■ **Provided data**:
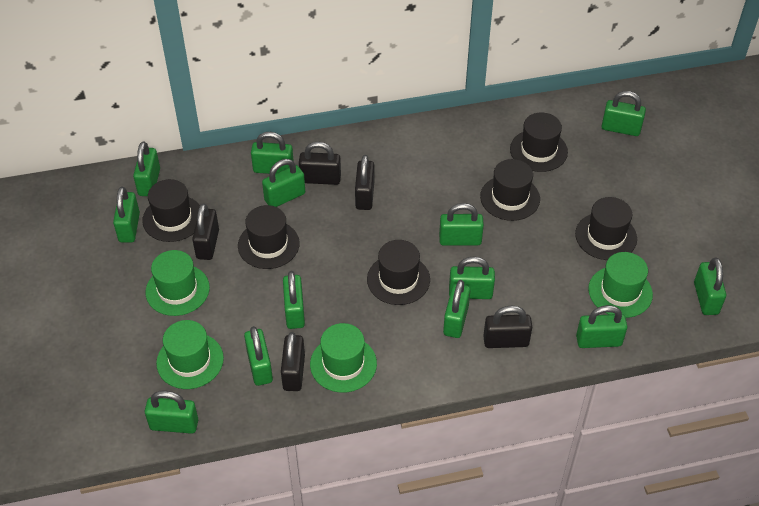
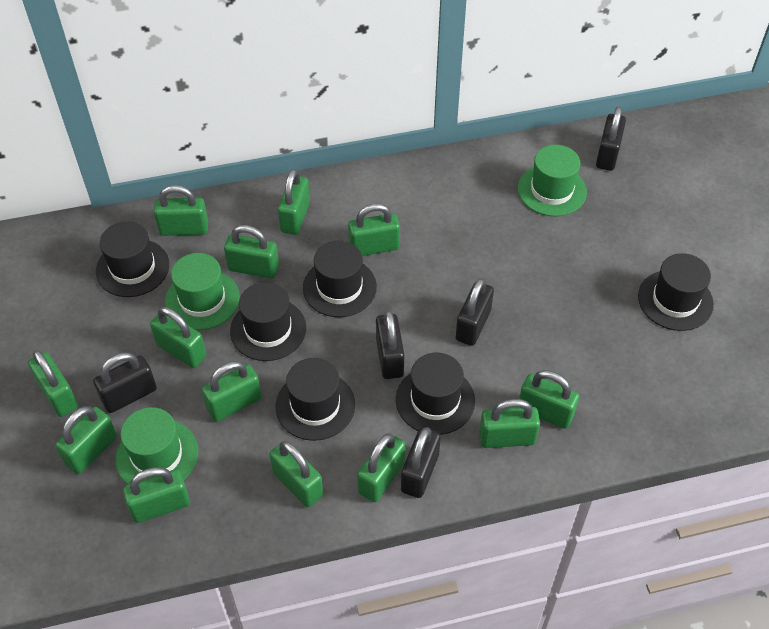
green hat: 4 -> 3

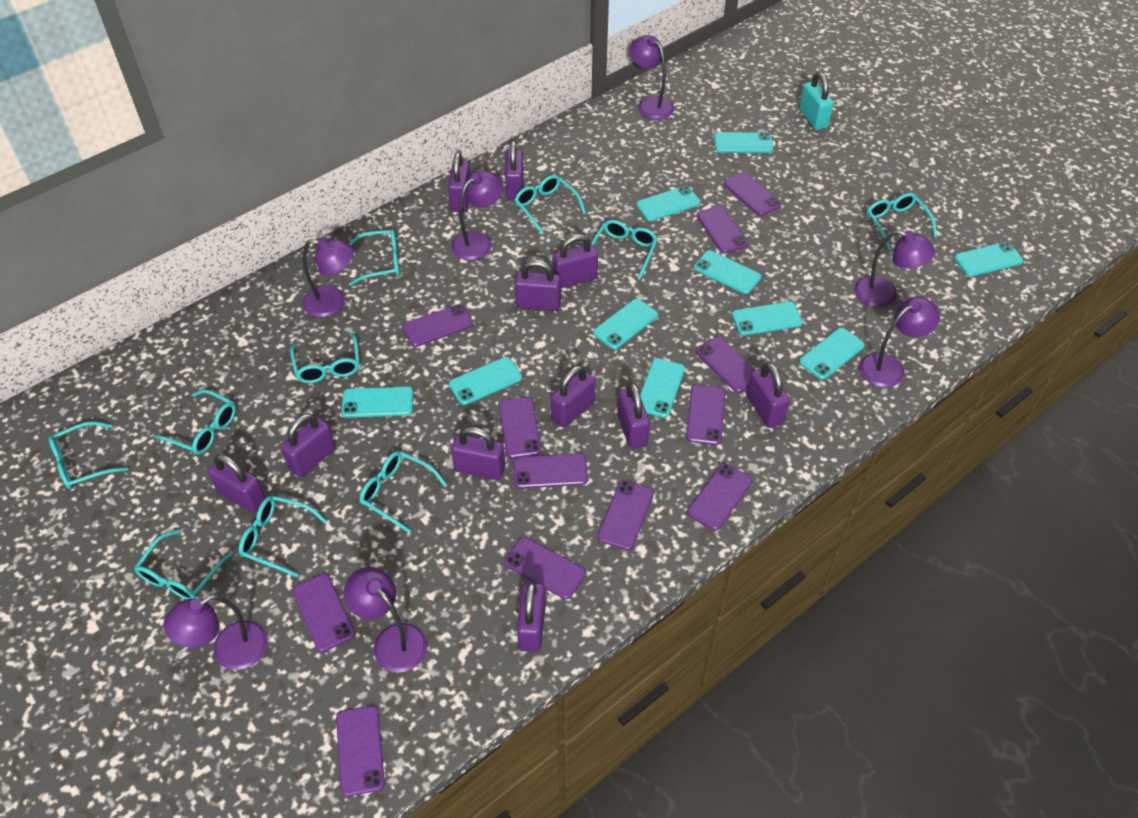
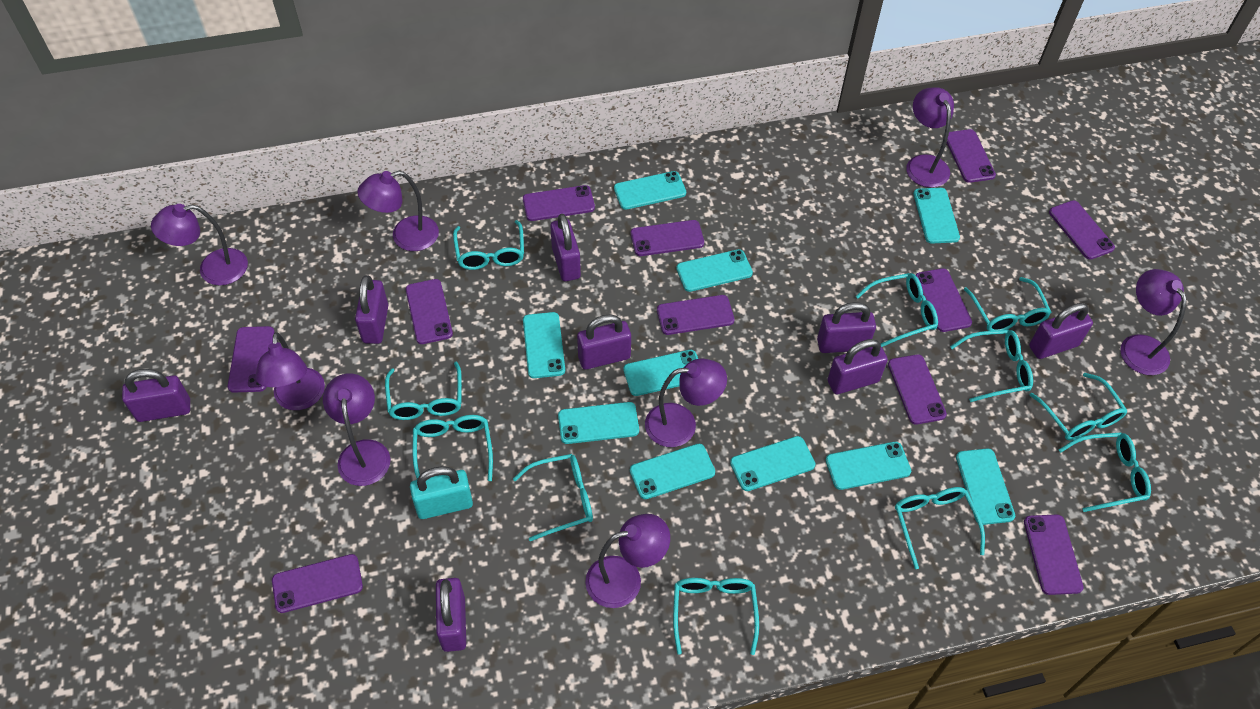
purple lamp: 7 -> 8
purple padlock: 11 -> 8
purple phone: 12 -> 11
turquoise glasses: 10 -> 11

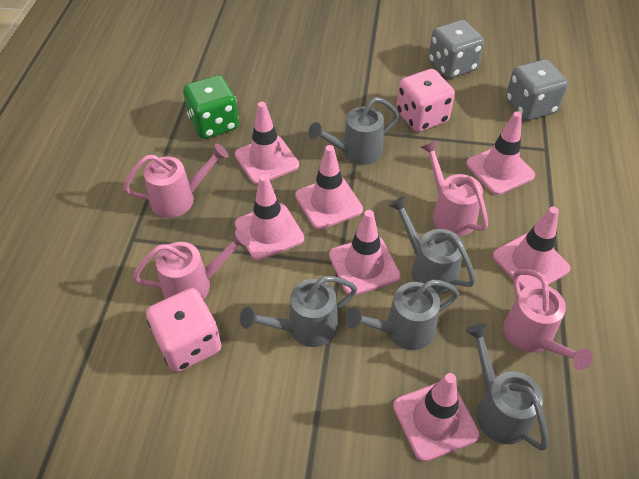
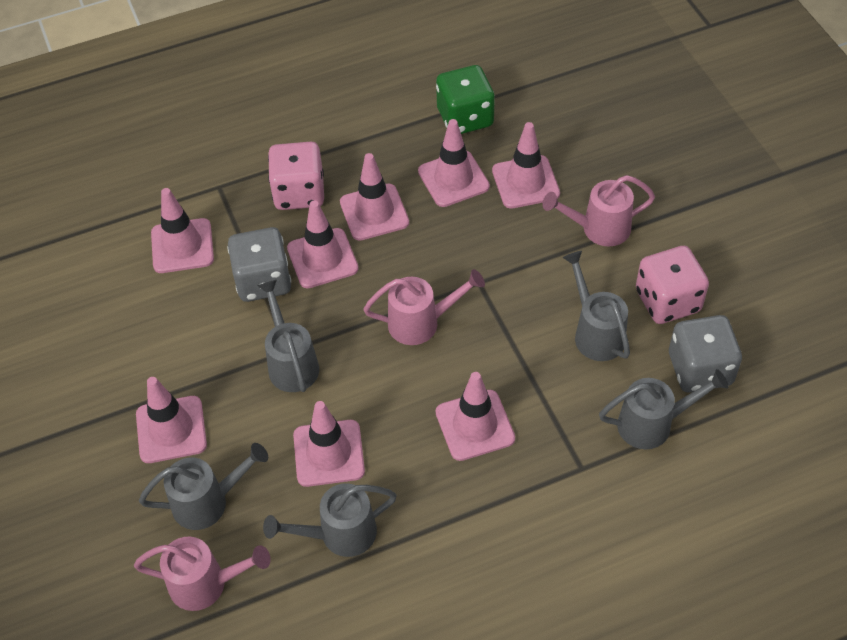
pink traffic cone: 7 -> 8
pink watering can: 4 -> 3

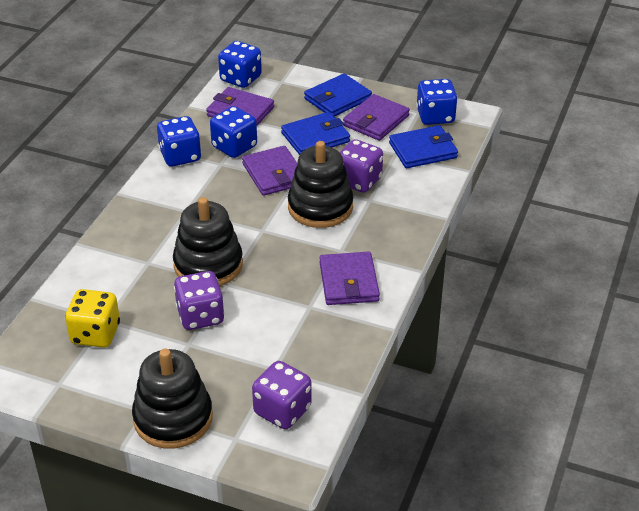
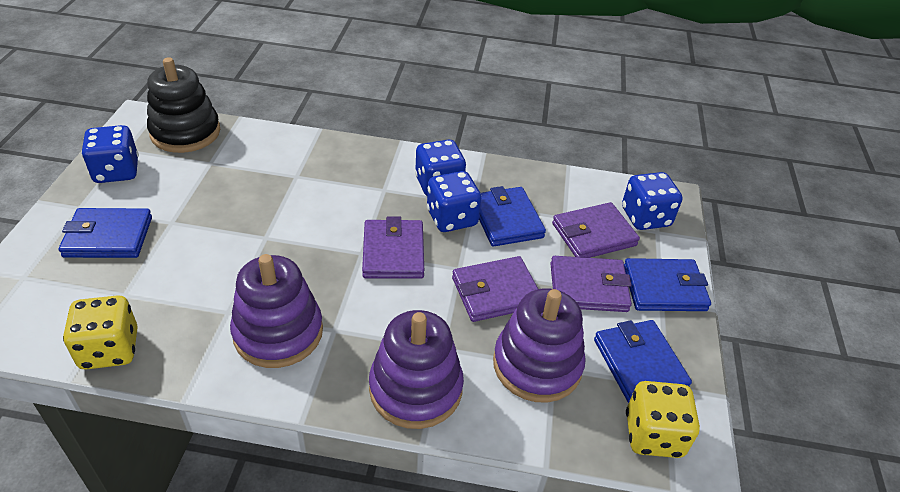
black stacking toy: 3 -> 1
blue wallet: 3 -> 4
purple dice: 3 -> 0
purple stacking toy: 0 -> 3
yellow dice: 1 -> 2

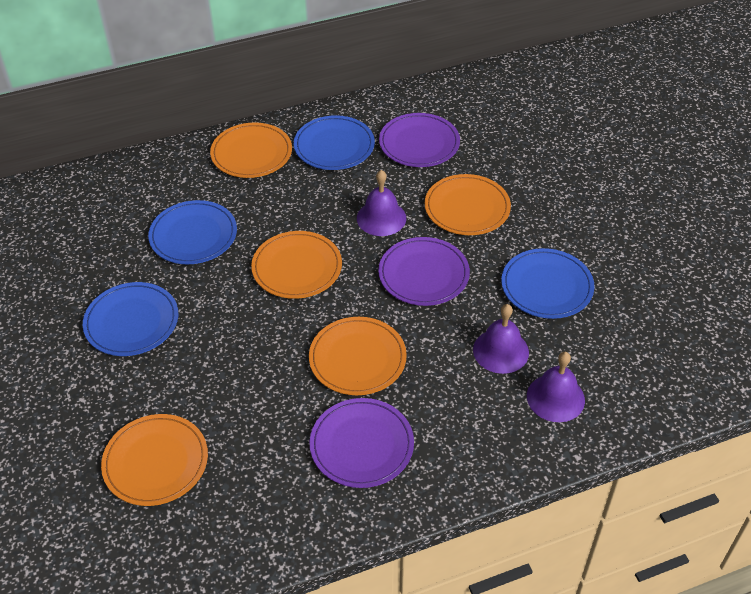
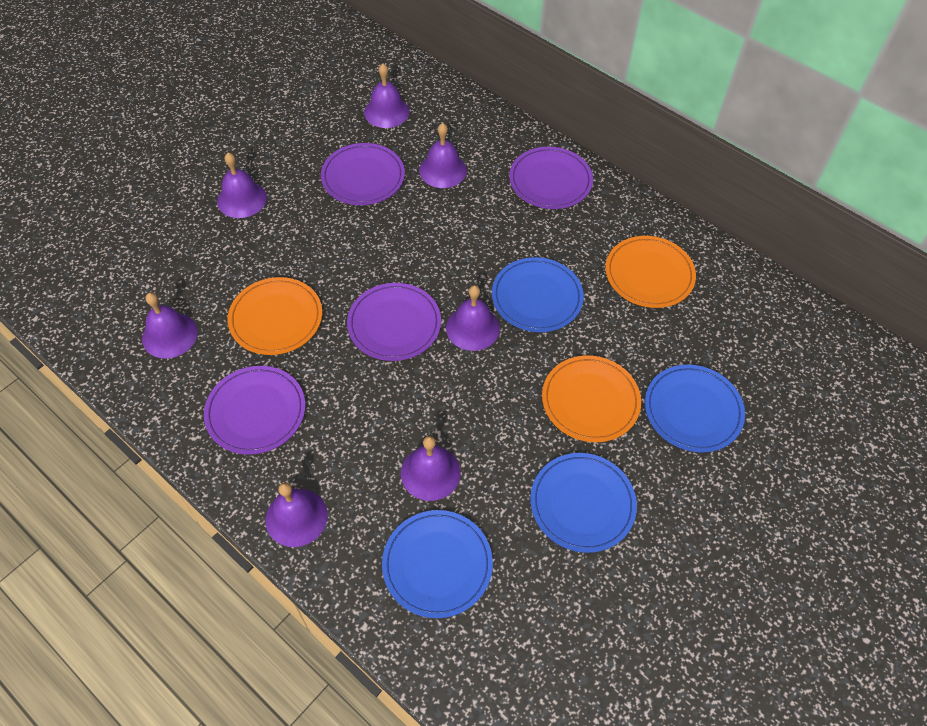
orange plate: 5 -> 3
purple bell: 3 -> 7
purple plate: 3 -> 4

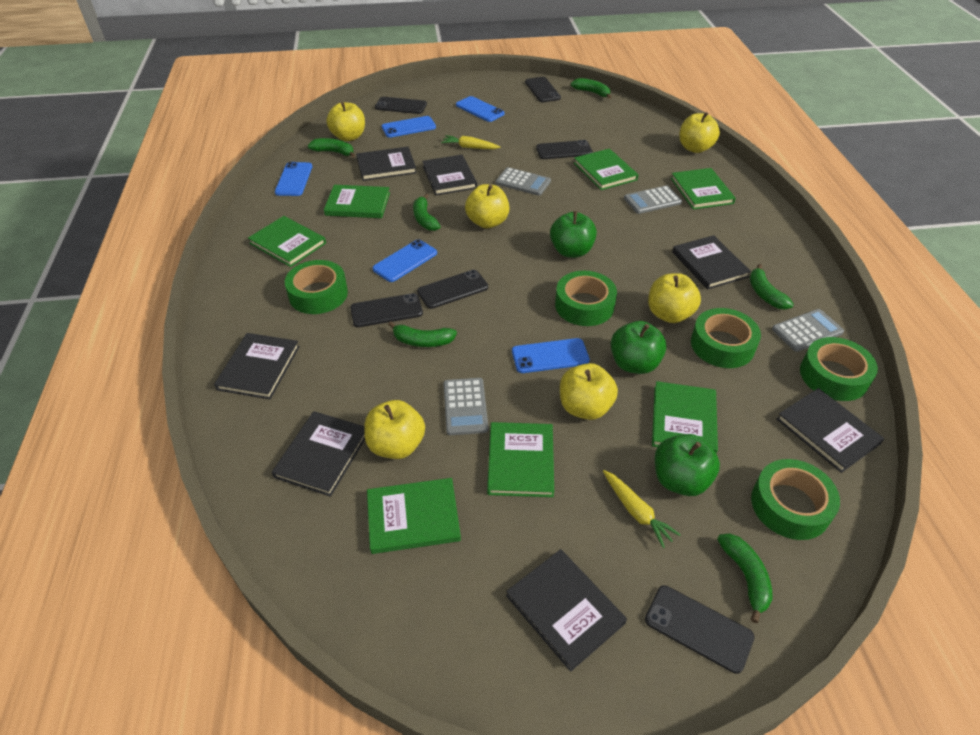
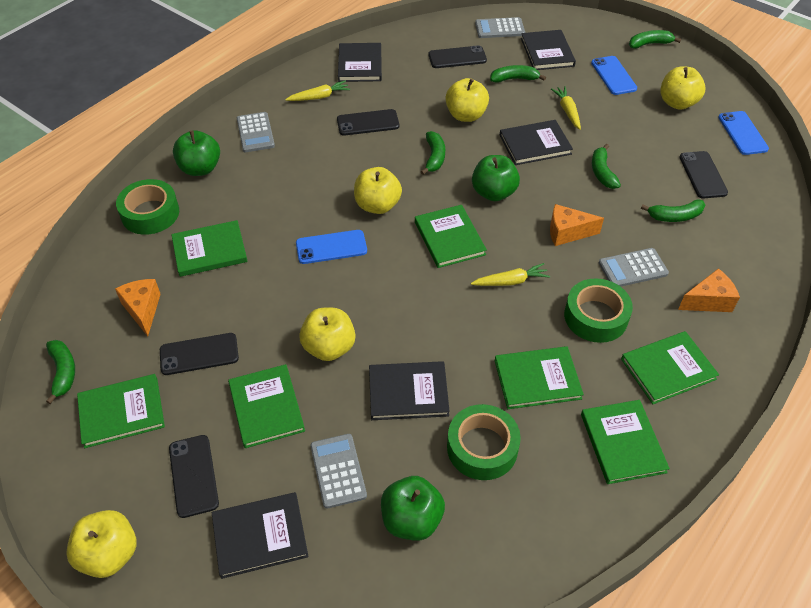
black book: 7 -> 5
black phone: 6 -> 5
blue phone: 5 -> 3
green tape: 5 -> 3
orange cheese: 0 -> 3
yellow apple: 6 -> 5
yellow carrot: 2 -> 3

■ **Task goal**: What you give back should be the full material above, retyped exactly, with every image removed.

■ **Completed task**:
green hat: 4 -> 3

purple lamp: 7 -> 8
purple padlock: 11 -> 8
purple phone: 12 -> 11
turquoise glasses: 10 -> 11

pink traffic cone: 7 -> 8
pink watering can: 4 -> 3

black stacking toy: 3 -> 1
blue wallet: 3 -> 4
purple dice: 3 -> 0
purple stacking toy: 0 -> 3
yellow dice: 1 -> 2

orange plate: 5 -> 3
purple bell: 3 -> 7
purple plate: 3 -> 4

black book: 7 -> 5
black phone: 6 -> 5
blue phone: 5 -> 3
green tape: 5 -> 3
orange cheese: 0 -> 3
yellow apple: 6 -> 5
yellow carrot: 2 -> 3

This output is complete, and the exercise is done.